#### Raw data ####

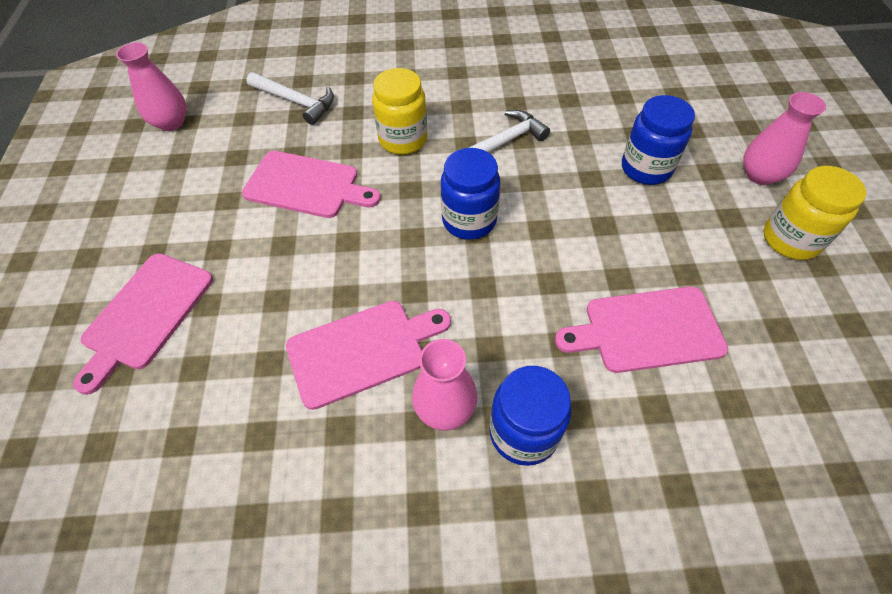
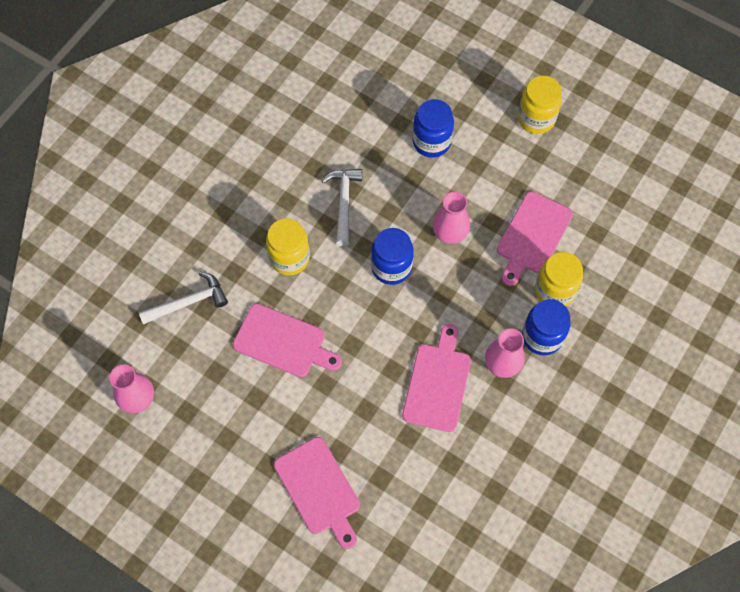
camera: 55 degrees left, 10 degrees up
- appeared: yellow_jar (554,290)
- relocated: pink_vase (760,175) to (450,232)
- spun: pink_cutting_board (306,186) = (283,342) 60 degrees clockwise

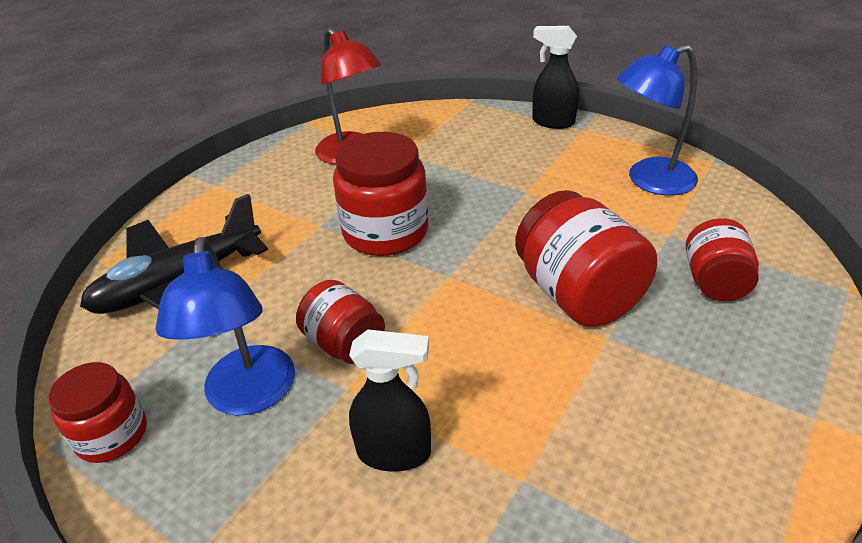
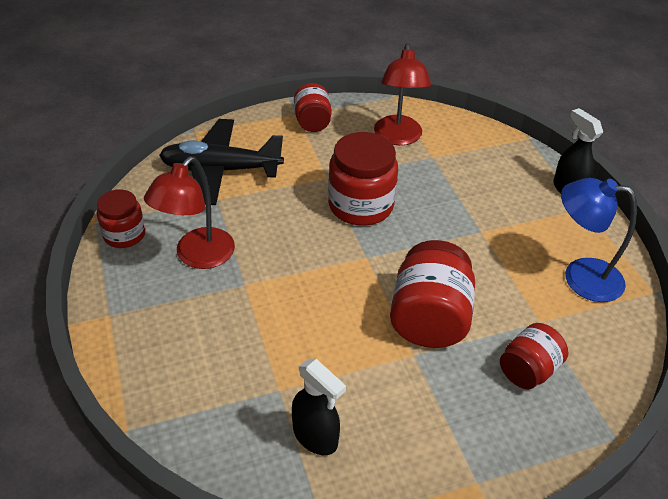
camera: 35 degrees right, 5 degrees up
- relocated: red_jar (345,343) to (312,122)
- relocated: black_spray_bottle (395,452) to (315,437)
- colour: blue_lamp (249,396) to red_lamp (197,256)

####

Exercise —
Reproduce all of the entries above word for word, but leave out their pictures.

Solution —
camera: 55 degrees left, 10 degrees up
- appeared: yellow_jar (554,290)
- relocated: pink_vase (760,175) to (450,232)
- spun: pink_cutting_board (306,186) = (283,342) 60 degrees clockwise

camera: 35 degrees right, 5 degrees up
- relocated: red_jar (345,343) to (312,122)
- relocated: black_spray_bottle (395,452) to (315,437)
- colour: blue_lamp (249,396) to red_lamp (197,256)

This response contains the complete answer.